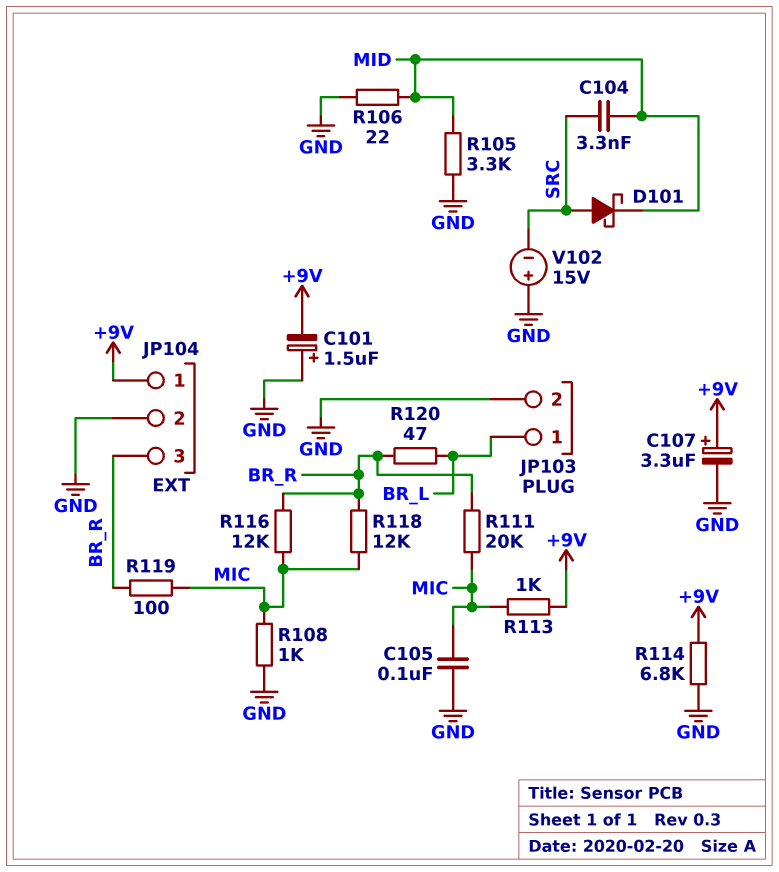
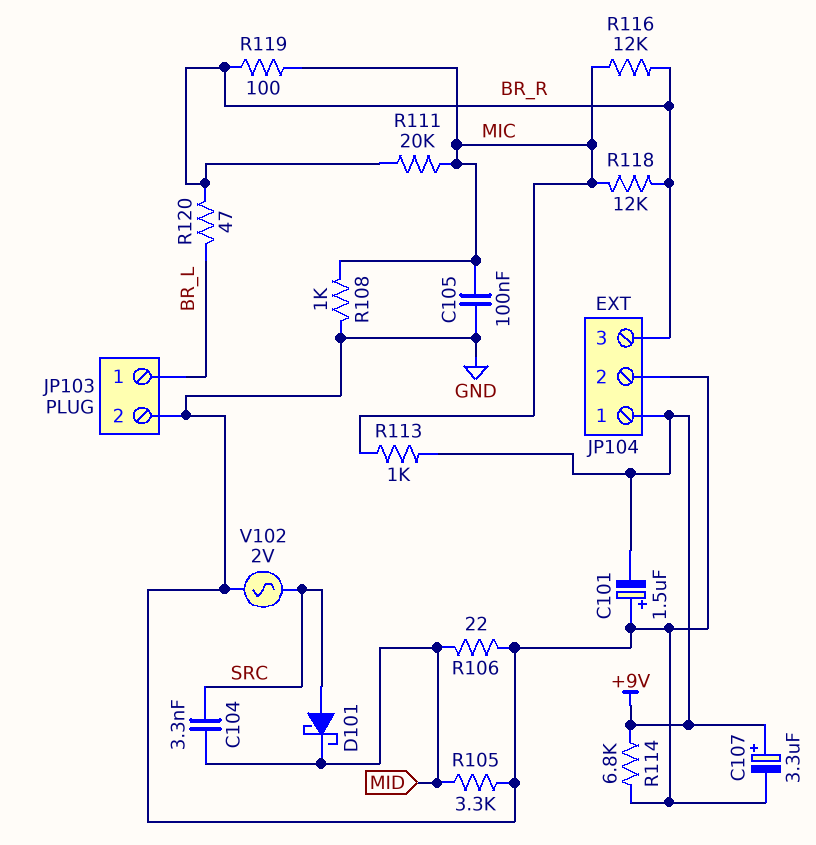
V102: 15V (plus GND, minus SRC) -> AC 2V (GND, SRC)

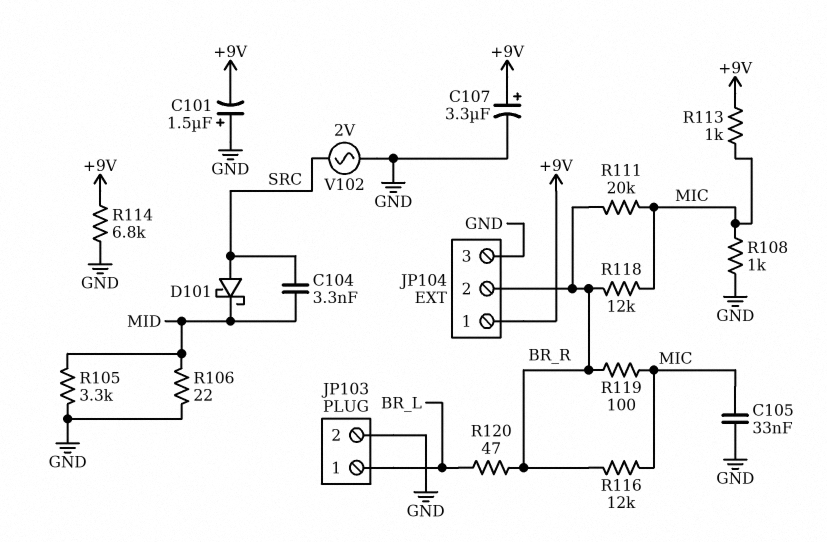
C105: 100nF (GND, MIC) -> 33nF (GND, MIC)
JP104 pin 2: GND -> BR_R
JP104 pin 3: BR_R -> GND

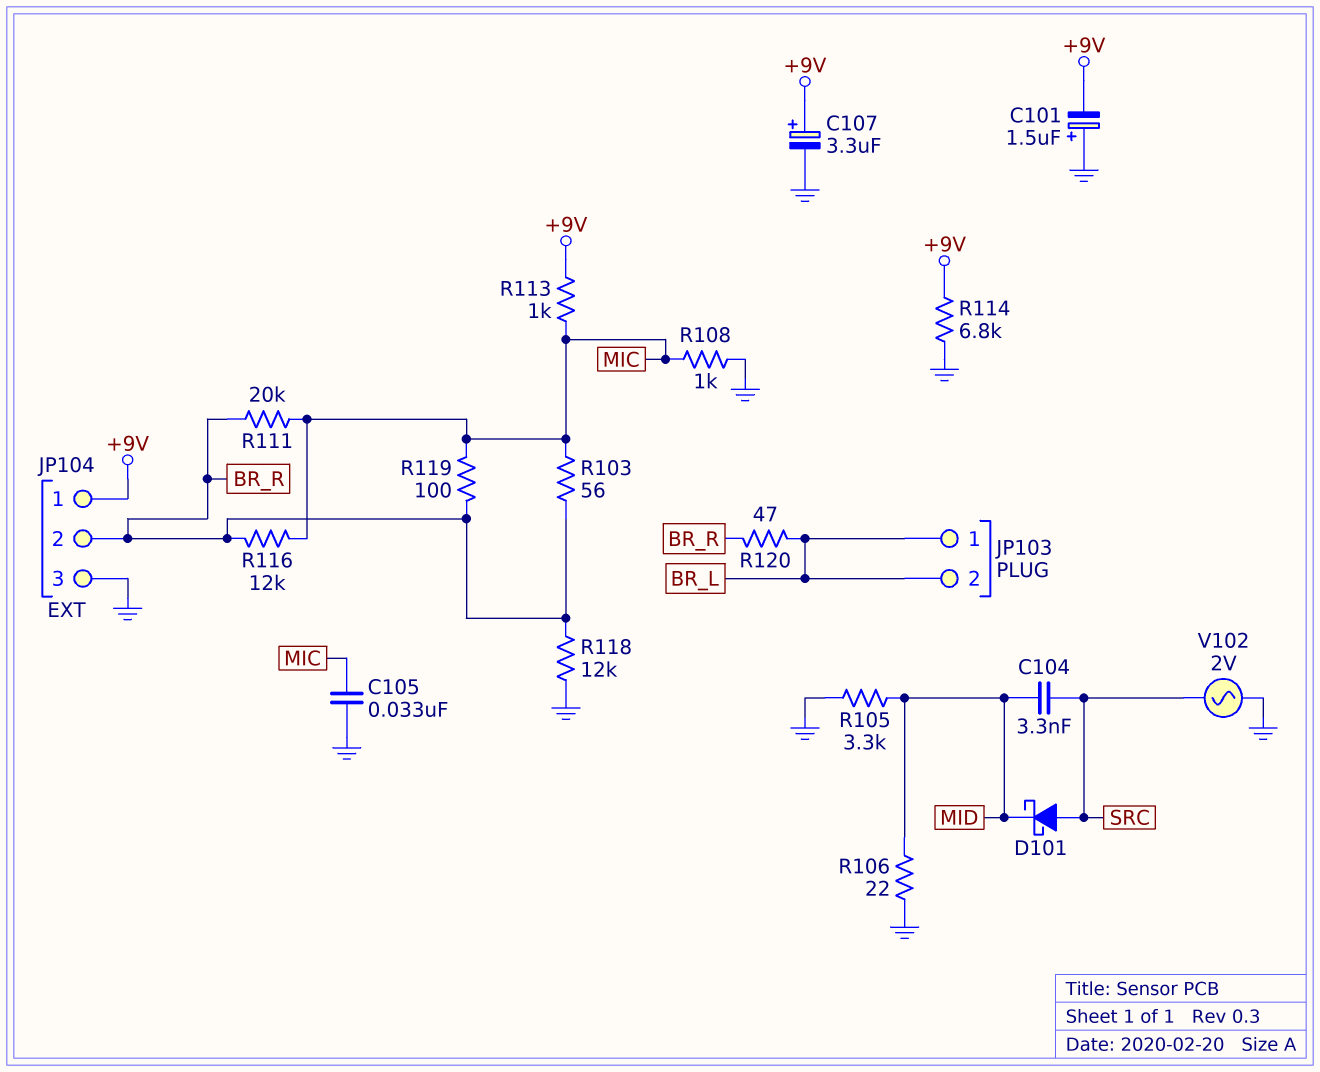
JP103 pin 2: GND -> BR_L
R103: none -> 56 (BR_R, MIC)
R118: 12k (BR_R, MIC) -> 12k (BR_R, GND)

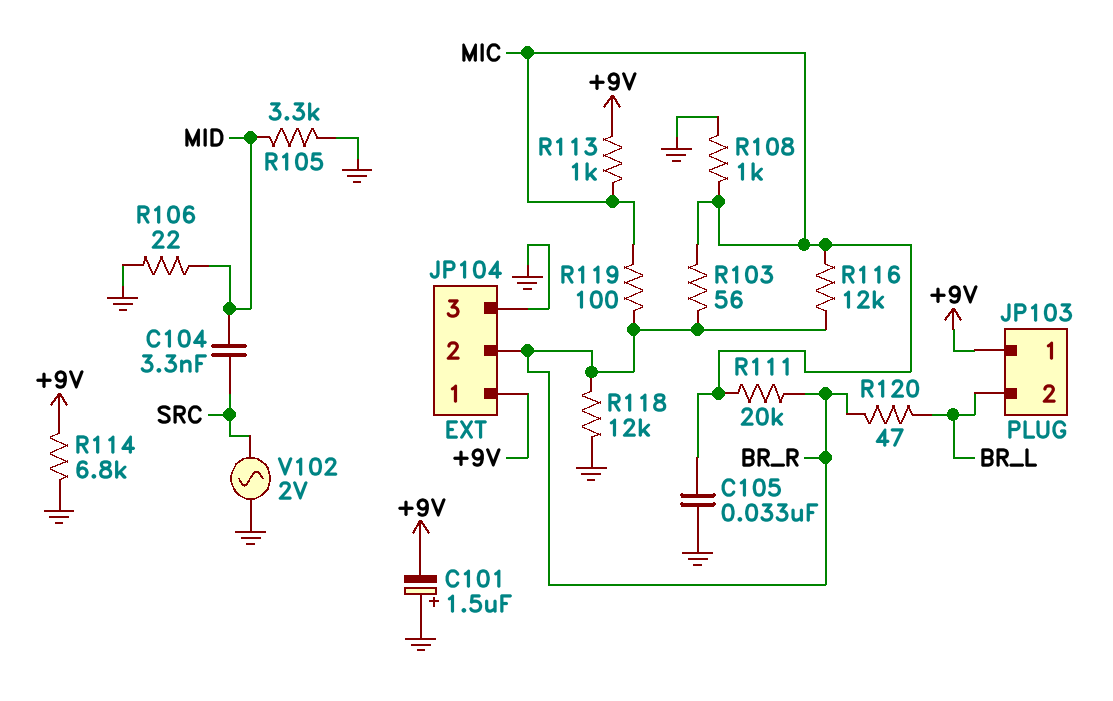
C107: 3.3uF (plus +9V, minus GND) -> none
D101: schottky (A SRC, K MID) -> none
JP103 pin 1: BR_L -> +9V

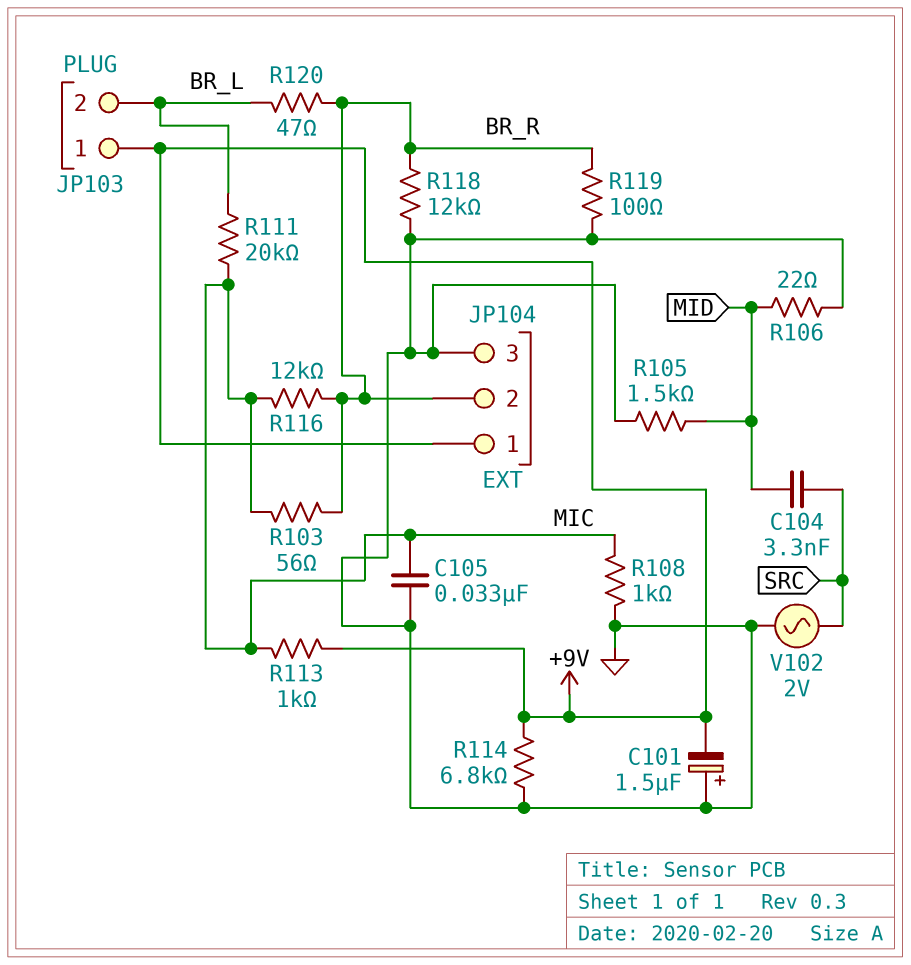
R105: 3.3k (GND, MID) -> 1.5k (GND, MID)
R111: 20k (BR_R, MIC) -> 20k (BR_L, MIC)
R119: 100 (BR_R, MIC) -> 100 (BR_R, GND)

#### TASK TO COMPLETE:
Please repeat the entries exactly. Do not include the pictures.

#### ANSWER TO THIS EXERCISE:
V102: 15V (plus GND, minus SRC) -> AC 2V (GND, SRC)

C105: 100nF (GND, MIC) -> 33nF (GND, MIC)
JP104 pin 2: GND -> BR_R
JP104 pin 3: BR_R -> GND

JP103 pin 2: GND -> BR_L
R103: none -> 56 (BR_R, MIC)
R118: 12k (BR_R, MIC) -> 12k (BR_R, GND)

C107: 3.3uF (plus +9V, minus GND) -> none
D101: schottky (A SRC, K MID) -> none
JP103 pin 1: BR_L -> +9V

R105: 3.3k (GND, MID) -> 1.5k (GND, MID)
R111: 20k (BR_R, MIC) -> 20k (BR_L, MIC)
R119: 100 (BR_R, MIC) -> 100 (BR_R, GND)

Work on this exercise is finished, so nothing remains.